INPUT DATA:

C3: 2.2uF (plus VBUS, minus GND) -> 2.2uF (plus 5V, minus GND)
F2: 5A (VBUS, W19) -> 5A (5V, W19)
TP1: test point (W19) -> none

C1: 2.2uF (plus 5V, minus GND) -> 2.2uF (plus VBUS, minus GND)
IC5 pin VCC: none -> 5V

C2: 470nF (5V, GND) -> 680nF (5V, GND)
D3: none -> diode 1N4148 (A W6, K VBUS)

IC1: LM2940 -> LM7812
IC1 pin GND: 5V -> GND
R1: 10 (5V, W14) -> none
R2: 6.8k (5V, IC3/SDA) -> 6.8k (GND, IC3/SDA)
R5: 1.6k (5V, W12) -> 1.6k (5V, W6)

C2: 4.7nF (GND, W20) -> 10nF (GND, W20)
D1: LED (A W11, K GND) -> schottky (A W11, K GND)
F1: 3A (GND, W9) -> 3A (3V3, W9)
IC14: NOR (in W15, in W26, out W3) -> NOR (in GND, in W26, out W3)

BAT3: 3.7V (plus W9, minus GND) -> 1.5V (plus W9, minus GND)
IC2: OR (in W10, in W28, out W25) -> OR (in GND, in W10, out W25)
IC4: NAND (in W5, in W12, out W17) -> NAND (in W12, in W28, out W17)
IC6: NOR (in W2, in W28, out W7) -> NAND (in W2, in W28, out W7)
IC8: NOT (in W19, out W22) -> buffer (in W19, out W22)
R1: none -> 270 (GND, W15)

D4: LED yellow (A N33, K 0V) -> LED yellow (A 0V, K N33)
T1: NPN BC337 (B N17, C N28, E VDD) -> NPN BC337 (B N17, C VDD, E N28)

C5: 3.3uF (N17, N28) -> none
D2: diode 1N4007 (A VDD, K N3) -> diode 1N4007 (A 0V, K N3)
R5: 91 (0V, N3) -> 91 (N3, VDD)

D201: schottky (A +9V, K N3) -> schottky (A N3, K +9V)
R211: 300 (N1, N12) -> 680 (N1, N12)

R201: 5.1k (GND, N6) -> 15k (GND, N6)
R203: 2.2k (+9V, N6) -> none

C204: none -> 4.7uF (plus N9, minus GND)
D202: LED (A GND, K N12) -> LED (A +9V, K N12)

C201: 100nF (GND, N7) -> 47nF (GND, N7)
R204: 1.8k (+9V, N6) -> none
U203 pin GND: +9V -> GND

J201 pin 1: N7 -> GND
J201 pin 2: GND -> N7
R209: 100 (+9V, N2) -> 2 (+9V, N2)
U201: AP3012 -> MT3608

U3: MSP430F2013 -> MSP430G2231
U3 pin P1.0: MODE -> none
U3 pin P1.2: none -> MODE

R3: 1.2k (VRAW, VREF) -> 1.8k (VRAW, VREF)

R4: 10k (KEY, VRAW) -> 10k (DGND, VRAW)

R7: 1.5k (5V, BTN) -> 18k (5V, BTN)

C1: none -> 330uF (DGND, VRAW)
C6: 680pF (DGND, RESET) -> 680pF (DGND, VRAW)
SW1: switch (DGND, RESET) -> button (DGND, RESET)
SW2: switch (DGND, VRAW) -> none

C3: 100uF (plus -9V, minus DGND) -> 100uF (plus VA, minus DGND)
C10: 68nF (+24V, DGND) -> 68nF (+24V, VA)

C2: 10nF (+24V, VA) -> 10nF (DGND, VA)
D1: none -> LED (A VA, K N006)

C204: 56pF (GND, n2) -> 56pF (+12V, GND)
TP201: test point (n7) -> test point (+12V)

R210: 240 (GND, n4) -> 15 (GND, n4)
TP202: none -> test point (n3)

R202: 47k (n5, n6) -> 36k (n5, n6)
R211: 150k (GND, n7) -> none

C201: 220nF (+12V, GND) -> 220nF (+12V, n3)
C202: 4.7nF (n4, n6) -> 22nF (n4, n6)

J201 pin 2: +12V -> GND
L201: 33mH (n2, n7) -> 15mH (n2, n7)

TASK PROMPT: Using the entries above, please restate each one word for word.

TASK RESULT:
C3: 2.2uF (plus VBUS, minus GND) -> 2.2uF (plus 5V, minus GND)
F2: 5A (VBUS, W19) -> 5A (5V, W19)
TP1: test point (W19) -> none

C1: 2.2uF (plus 5V, minus GND) -> 2.2uF (plus VBUS, minus GND)
IC5 pin VCC: none -> 5V

C2: 470nF (5V, GND) -> 680nF (5V, GND)
D3: none -> diode 1N4148 (A W6, K VBUS)

IC1: LM2940 -> LM7812
IC1 pin GND: 5V -> GND
R1: 10 (5V, W14) -> none
R2: 6.8k (5V, IC3/SDA) -> 6.8k (GND, IC3/SDA)
R5: 1.6k (5V, W12) -> 1.6k (5V, W6)

C2: 4.7nF (GND, W20) -> 10nF (GND, W20)
D1: LED (A W11, K GND) -> schottky (A W11, K GND)
F1: 3A (GND, W9) -> 3A (3V3, W9)
IC14: NOR (in W15, in W26, out W3) -> NOR (in GND, in W26, out W3)

BAT3: 3.7V (plus W9, minus GND) -> 1.5V (plus W9, minus GND)
IC2: OR (in W10, in W28, out W25) -> OR (in GND, in W10, out W25)
IC4: NAND (in W5, in W12, out W17) -> NAND (in W12, in W28, out W17)
IC6: NOR (in W2, in W28, out W7) -> NAND (in W2, in W28, out W7)
IC8: NOT (in W19, out W22) -> buffer (in W19, out W22)
R1: none -> 270 (GND, W15)

D4: LED yellow (A N33, K 0V) -> LED yellow (A 0V, K N33)
T1: NPN BC337 (B N17, C N28, E VDD) -> NPN BC337 (B N17, C VDD, E N28)

C5: 3.3uF (N17, N28) -> none
D2: diode 1N4007 (A VDD, K N3) -> diode 1N4007 (A 0V, K N3)
R5: 91 (0V, N3) -> 91 (N3, VDD)

D201: schottky (A +9V, K N3) -> schottky (A N3, K +9V)
R211: 300 (N1, N12) -> 680 (N1, N12)

R201: 5.1k (GND, N6) -> 15k (GND, N6)
R203: 2.2k (+9V, N6) -> none

C204: none -> 4.7uF (plus N9, minus GND)
D202: LED (A GND, K N12) -> LED (A +9V, K N12)

C201: 100nF (GND, N7) -> 47nF (GND, N7)
R204: 1.8k (+9V, N6) -> none
U203 pin GND: +9V -> GND

J201 pin 1: N7 -> GND
J201 pin 2: GND -> N7
R209: 100 (+9V, N2) -> 2 (+9V, N2)
U201: AP3012 -> MT3608

U3: MSP430F2013 -> MSP430G2231
U3 pin P1.0: MODE -> none
U3 pin P1.2: none -> MODE

R3: 1.2k (VRAW, VREF) -> 1.8k (VRAW, VREF)

R4: 10k (KEY, VRAW) -> 10k (DGND, VRAW)

R7: 1.5k (5V, BTN) -> 18k (5V, BTN)

C1: none -> 330uF (DGND, VRAW)
C6: 680pF (DGND, RESET) -> 680pF (DGND, VRAW)
SW1: switch (DGND, RESET) -> button (DGND, RESET)
SW2: switch (DGND, VRAW) -> none

C3: 100uF (plus -9V, minus DGND) -> 100uF (plus VA, minus DGND)
C10: 68nF (+24V, DGND) -> 68nF (+24V, VA)

C2: 10nF (+24V, VA) -> 10nF (DGND, VA)
D1: none -> LED (A VA, K N006)

C204: 56pF (GND, n2) -> 56pF (+12V, GND)
TP201: test point (n7) -> test point (+12V)

R210: 240 (GND, n4) -> 15 (GND, n4)
TP202: none -> test point (n3)

R202: 47k (n5, n6) -> 36k (n5, n6)
R211: 150k (GND, n7) -> none

C201: 220nF (+12V, GND) -> 220nF (+12V, n3)
C202: 4.7nF (n4, n6) -> 22nF (n4, n6)

J201 pin 2: +12V -> GND
L201: 33mH (n2, n7) -> 15mH (n2, n7)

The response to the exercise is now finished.